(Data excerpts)
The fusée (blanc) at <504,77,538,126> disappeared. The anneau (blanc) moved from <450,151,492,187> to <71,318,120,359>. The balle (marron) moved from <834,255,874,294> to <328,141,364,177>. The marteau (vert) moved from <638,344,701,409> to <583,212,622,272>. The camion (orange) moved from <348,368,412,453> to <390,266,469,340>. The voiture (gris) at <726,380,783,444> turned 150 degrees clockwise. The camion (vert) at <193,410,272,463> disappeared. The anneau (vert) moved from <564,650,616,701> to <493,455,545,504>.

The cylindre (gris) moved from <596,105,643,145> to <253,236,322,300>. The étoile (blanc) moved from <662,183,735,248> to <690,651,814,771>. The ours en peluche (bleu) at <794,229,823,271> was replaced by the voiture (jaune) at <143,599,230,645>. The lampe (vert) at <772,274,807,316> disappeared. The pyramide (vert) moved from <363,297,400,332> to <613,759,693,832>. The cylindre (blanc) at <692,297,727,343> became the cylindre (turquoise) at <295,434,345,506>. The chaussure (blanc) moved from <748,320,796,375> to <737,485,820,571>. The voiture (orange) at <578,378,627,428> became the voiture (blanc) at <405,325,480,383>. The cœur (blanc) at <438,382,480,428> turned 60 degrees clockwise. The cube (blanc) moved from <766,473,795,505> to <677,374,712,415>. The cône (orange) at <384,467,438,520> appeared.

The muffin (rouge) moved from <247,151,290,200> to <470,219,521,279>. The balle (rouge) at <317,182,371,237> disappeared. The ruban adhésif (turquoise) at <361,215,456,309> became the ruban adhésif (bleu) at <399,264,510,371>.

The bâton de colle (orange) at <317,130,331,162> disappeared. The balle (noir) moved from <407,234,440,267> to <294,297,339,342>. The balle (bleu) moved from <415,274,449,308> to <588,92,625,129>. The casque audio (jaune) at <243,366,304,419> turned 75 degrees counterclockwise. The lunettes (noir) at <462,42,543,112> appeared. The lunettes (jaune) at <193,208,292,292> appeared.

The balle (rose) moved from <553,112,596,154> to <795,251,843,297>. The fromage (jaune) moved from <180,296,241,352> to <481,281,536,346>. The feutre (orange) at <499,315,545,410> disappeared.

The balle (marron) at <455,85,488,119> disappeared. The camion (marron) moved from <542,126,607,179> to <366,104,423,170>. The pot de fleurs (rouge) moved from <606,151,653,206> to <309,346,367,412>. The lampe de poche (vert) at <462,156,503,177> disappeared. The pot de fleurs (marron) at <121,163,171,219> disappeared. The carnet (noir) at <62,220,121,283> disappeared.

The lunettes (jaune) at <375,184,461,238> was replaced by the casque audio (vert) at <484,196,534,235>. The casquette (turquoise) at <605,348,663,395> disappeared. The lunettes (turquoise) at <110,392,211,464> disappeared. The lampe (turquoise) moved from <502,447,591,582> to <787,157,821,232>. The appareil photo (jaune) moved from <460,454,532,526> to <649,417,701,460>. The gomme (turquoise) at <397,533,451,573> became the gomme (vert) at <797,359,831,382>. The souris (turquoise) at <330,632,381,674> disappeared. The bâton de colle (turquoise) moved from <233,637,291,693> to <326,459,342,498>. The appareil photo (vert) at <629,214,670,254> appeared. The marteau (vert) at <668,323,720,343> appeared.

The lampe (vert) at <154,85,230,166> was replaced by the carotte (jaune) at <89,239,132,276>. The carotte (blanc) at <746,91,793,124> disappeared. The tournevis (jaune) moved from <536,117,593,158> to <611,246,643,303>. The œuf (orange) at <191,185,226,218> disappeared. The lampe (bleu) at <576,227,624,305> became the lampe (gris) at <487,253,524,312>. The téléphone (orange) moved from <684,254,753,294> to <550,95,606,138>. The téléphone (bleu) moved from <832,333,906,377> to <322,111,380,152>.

▶ [WHAT TO PRODUCE]:
Each entry should be duplicated exactly as it was given.

▶ [RESULT]:
The fusée (blanc) at <504,77,538,126> disappeared. The anneau (blanc) moved from <450,151,492,187> to <71,318,120,359>. The balle (marron) moved from <834,255,874,294> to <328,141,364,177>. The marteau (vert) moved from <638,344,701,409> to <583,212,622,272>. The camion (orange) moved from <348,368,412,453> to <390,266,469,340>. The voiture (gris) at <726,380,783,444> turned 150 degrees clockwise. The camion (vert) at <193,410,272,463> disappeared. The anneau (vert) moved from <564,650,616,701> to <493,455,545,504>.

The cylindre (gris) moved from <596,105,643,145> to <253,236,322,300>. The étoile (blanc) moved from <662,183,735,248> to <690,651,814,771>. The ours en peluche (bleu) at <794,229,823,271> was replaced by the voiture (jaune) at <143,599,230,645>. The lampe (vert) at <772,274,807,316> disappeared. The pyramide (vert) moved from <363,297,400,332> to <613,759,693,832>. The cylindre (blanc) at <692,297,727,343> became the cylindre (turquoise) at <295,434,345,506>. The chaussure (blanc) moved from <748,320,796,375> to <737,485,820,571>. The voiture (orange) at <578,378,627,428> became the voiture (blanc) at <405,325,480,383>. The cœur (blanc) at <438,382,480,428> turned 60 degrees clockwise. The cube (blanc) moved from <766,473,795,505> to <677,374,712,415>. The cône (orange) at <384,467,438,520> appeared.

The muffin (rouge) moved from <247,151,290,200> to <470,219,521,279>. The balle (rouge) at <317,182,371,237> disappeared. The ruban adhésif (turquoise) at <361,215,456,309> became the ruban adhésif (bleu) at <399,264,510,371>.

The bâton de colle (orange) at <317,130,331,162> disappeared. The balle (noir) moved from <407,234,440,267> to <294,297,339,342>. The balle (bleu) moved from <415,274,449,308> to <588,92,625,129>. The casque audio (jaune) at <243,366,304,419> turned 75 degrees counterclockwise. The lunettes (noir) at <462,42,543,112> appeared. The lunettes (jaune) at <193,208,292,292> appeared.

The balle (rose) moved from <553,112,596,154> to <795,251,843,297>. The fromage (jaune) moved from <180,296,241,352> to <481,281,536,346>. The feutre (orange) at <499,315,545,410> disappeared.

The balle (marron) at <455,85,488,119> disappeared. The camion (marron) moved from <542,126,607,179> to <366,104,423,170>. The pot de fleurs (rouge) moved from <606,151,653,206> to <309,346,367,412>. The lampe de poche (vert) at <462,156,503,177> disappeared. The pot de fleurs (marron) at <121,163,171,219> disappeared. The carnet (noir) at <62,220,121,283> disappeared.

The lunettes (jaune) at <375,184,461,238> was replaced by the casque audio (vert) at <484,196,534,235>. The casquette (turquoise) at <605,348,663,395> disappeared. The lunettes (turquoise) at <110,392,211,464> disappeared. The lampe (turquoise) moved from <502,447,591,582> to <787,157,821,232>. The appareil photo (jaune) moved from <460,454,532,526> to <649,417,701,460>. The gomme (turquoise) at <397,533,451,573> became the gomme (vert) at <797,359,831,382>. The souris (turquoise) at <330,632,381,674> disappeared. The bâton de colle (turquoise) moved from <233,637,291,693> to <326,459,342,498>. The appareil photo (vert) at <629,214,670,254> appeared. The marteau (vert) at <668,323,720,343> appeared.

The lampe (vert) at <154,85,230,166> was replaced by the carotte (jaune) at <89,239,132,276>. The carotte (blanc) at <746,91,793,124> disappeared. The tournevis (jaune) moved from <536,117,593,158> to <611,246,643,303>. The œuf (orange) at <191,185,226,218> disappeared. The lampe (bleu) at <576,227,624,305> became the lampe (gris) at <487,253,524,312>. The téléphone (orange) moved from <684,254,753,294> to <550,95,606,138>. The téléphone (bleu) moved from <832,333,906,377> to <322,111,380,152>.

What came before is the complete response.